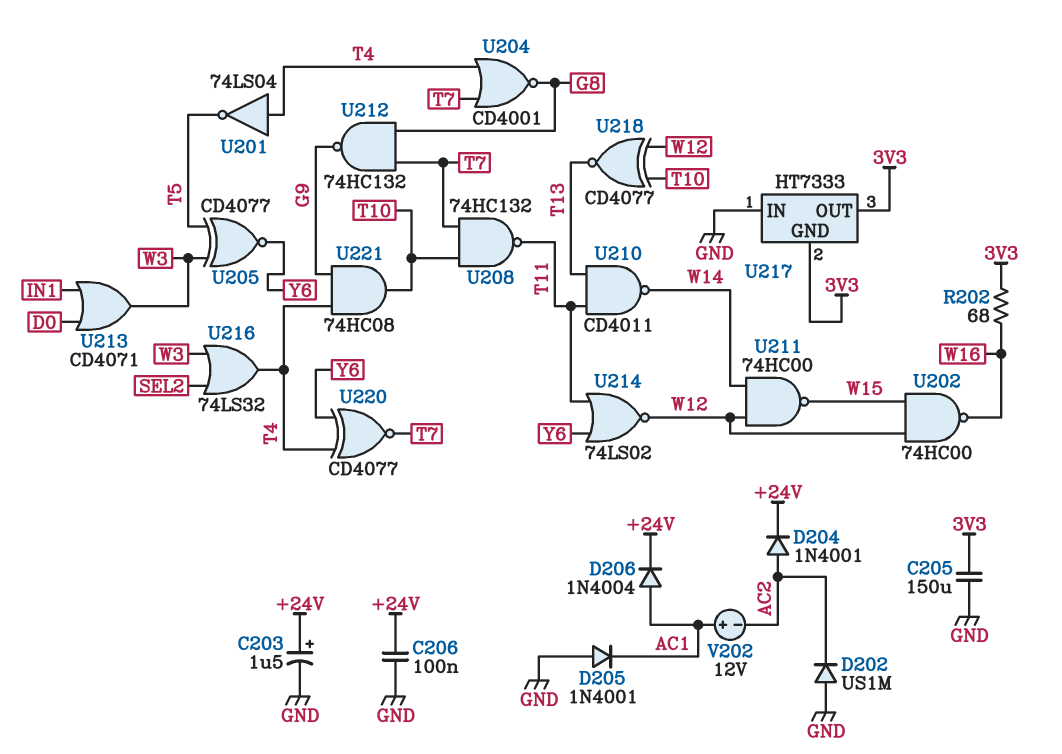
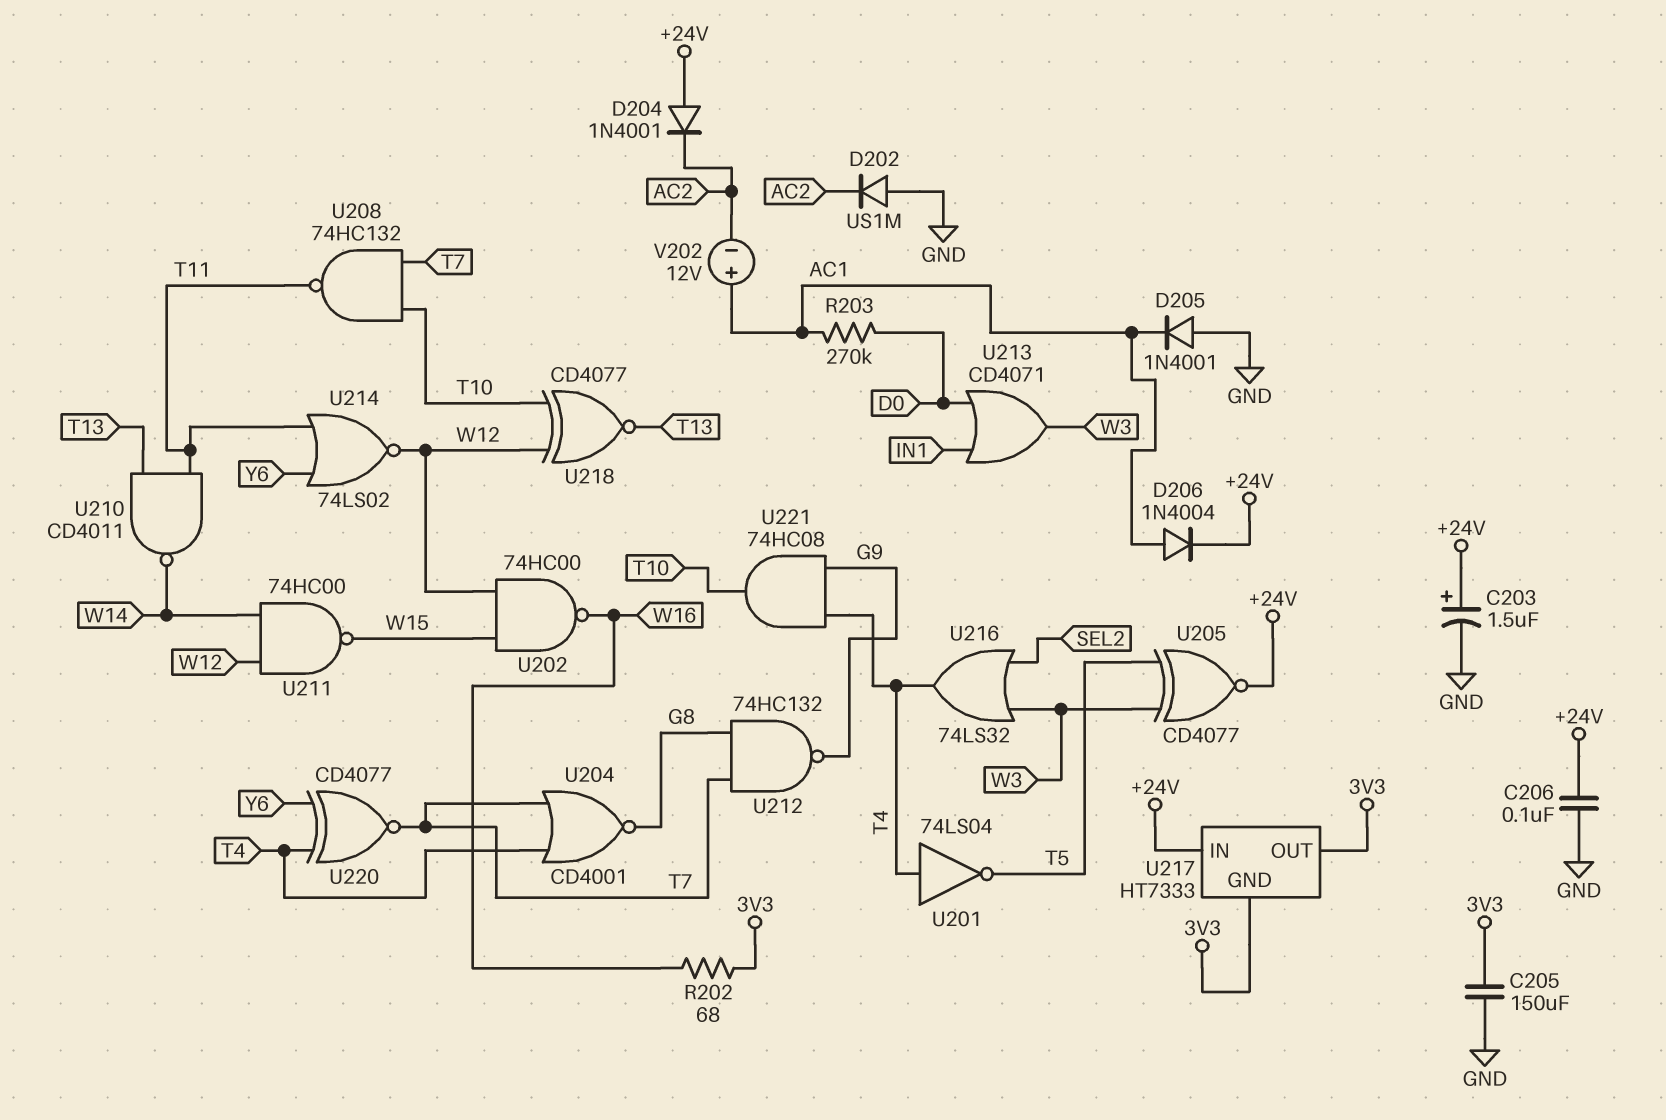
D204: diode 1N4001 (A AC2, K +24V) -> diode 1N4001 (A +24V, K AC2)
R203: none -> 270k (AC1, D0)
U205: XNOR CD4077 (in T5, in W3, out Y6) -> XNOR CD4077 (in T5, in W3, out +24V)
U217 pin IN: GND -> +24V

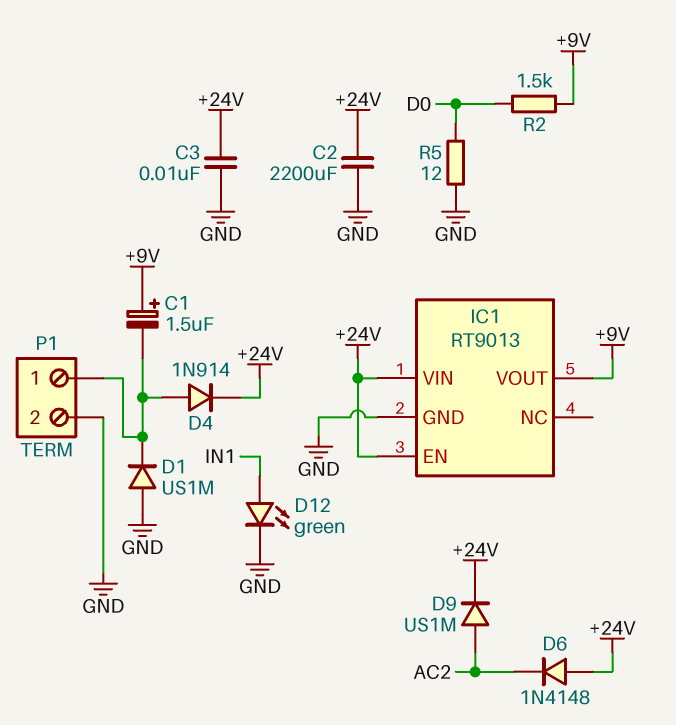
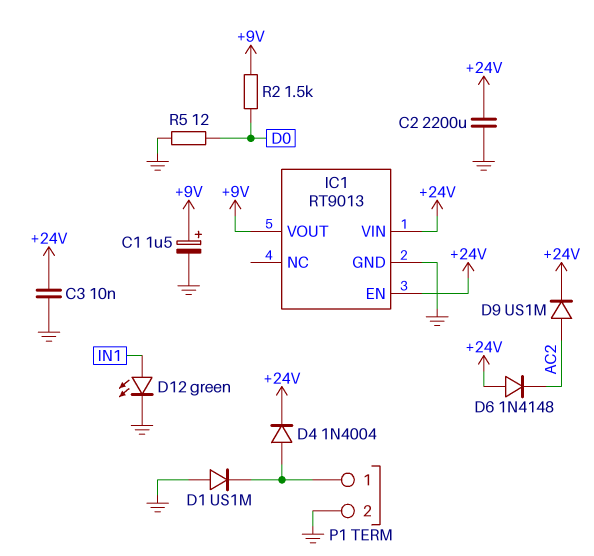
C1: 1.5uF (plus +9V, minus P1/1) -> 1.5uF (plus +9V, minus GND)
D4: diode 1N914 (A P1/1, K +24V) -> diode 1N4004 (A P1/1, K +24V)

* **TASK GOAL**:
Copy all the material word for word, minus its pictures.

* **RESPONSE BOX**:
D204: diode 1N4001 (A AC2, K +24V) -> diode 1N4001 (A +24V, K AC2)
R203: none -> 270k (AC1, D0)
U205: XNOR CD4077 (in T5, in W3, out Y6) -> XNOR CD4077 (in T5, in W3, out +24V)
U217 pin IN: GND -> +24V

C1: 1.5uF (plus +9V, minus P1/1) -> 1.5uF (plus +9V, minus GND)
D4: diode 1N914 (A P1/1, K +24V) -> diode 1N4004 (A P1/1, K +24V)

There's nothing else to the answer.